*** Information supplied Section Begins ***

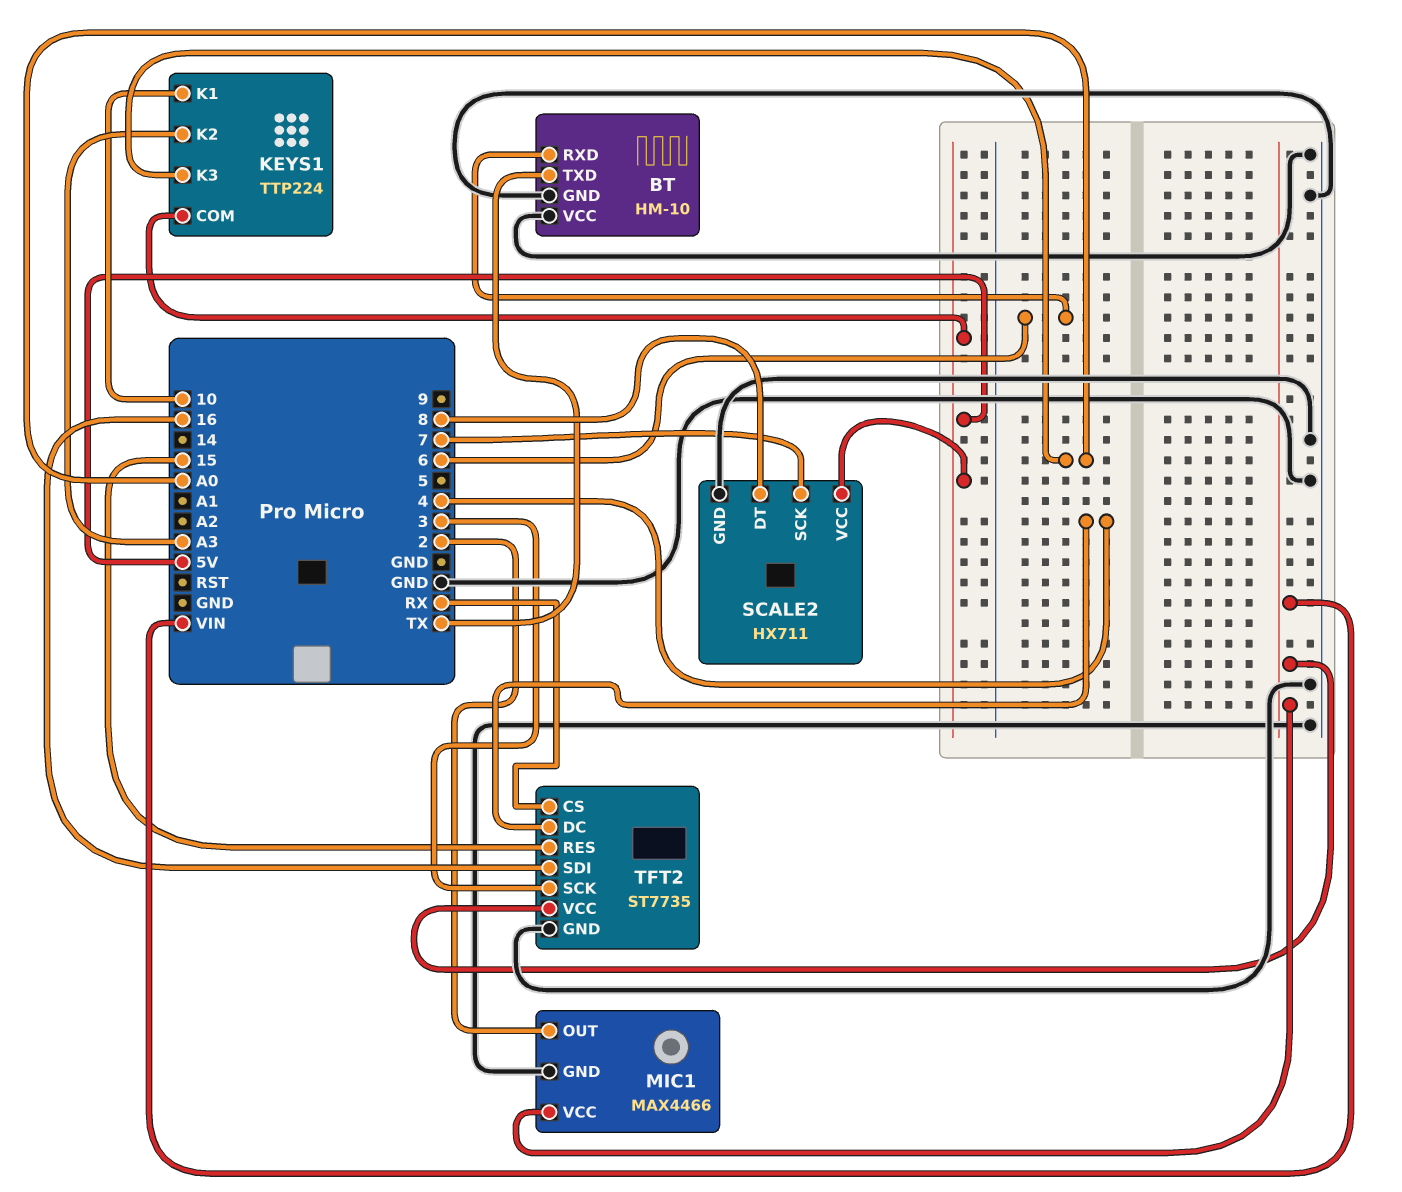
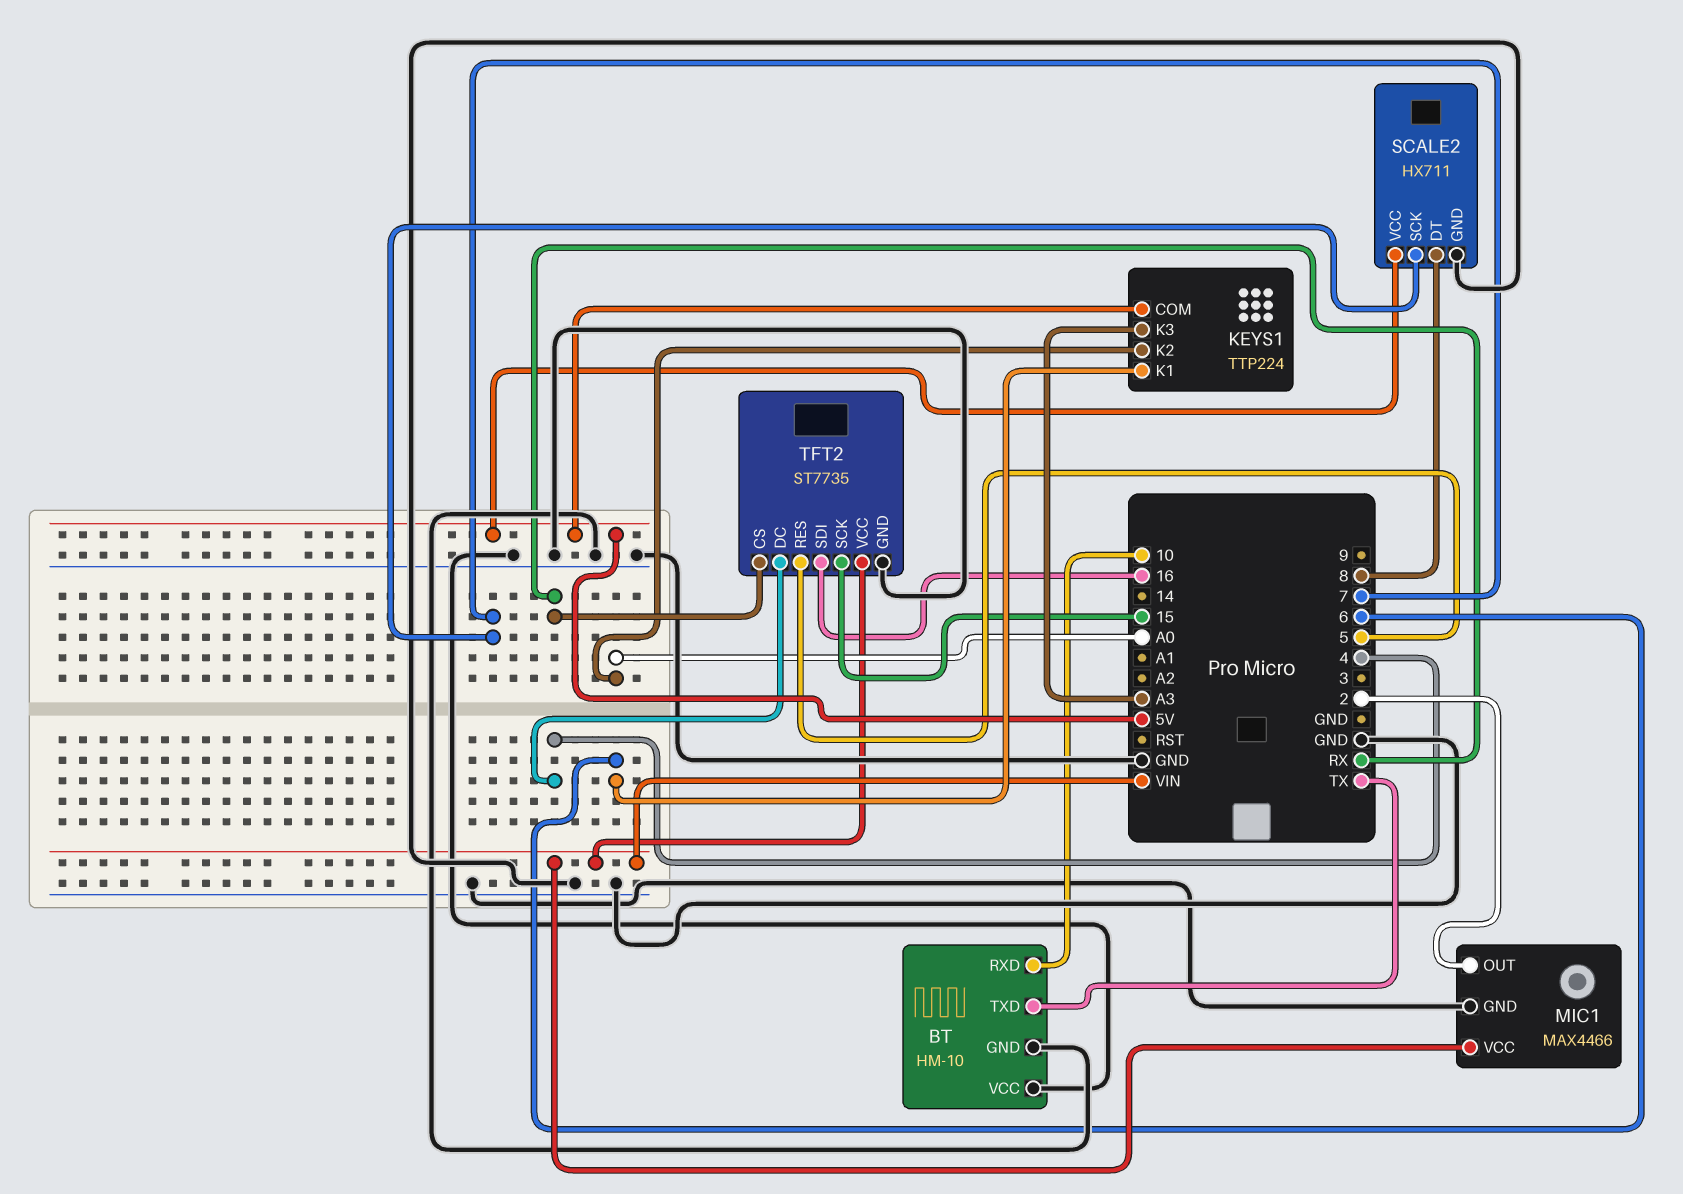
BT pin RXD: 6 -> 10
KEYS1 pin K1: 10 -> 6
KEYS1 pin K2: A3 -> A0
KEYS1 pin K3: A0 -> A3
TFT2 pin RES: 15 -> 5
TFT2 pin SCK: 3 -> 15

*** Information supplied Section Ends ***

Pictures are not part of the copy; output everything else in the records exactly.

BT pin RXD: 6 -> 10
KEYS1 pin K1: 10 -> 6
KEYS1 pin K2: A3 -> A0
KEYS1 pin K3: A0 -> A3
TFT2 pin RES: 15 -> 5
TFT2 pin SCK: 3 -> 15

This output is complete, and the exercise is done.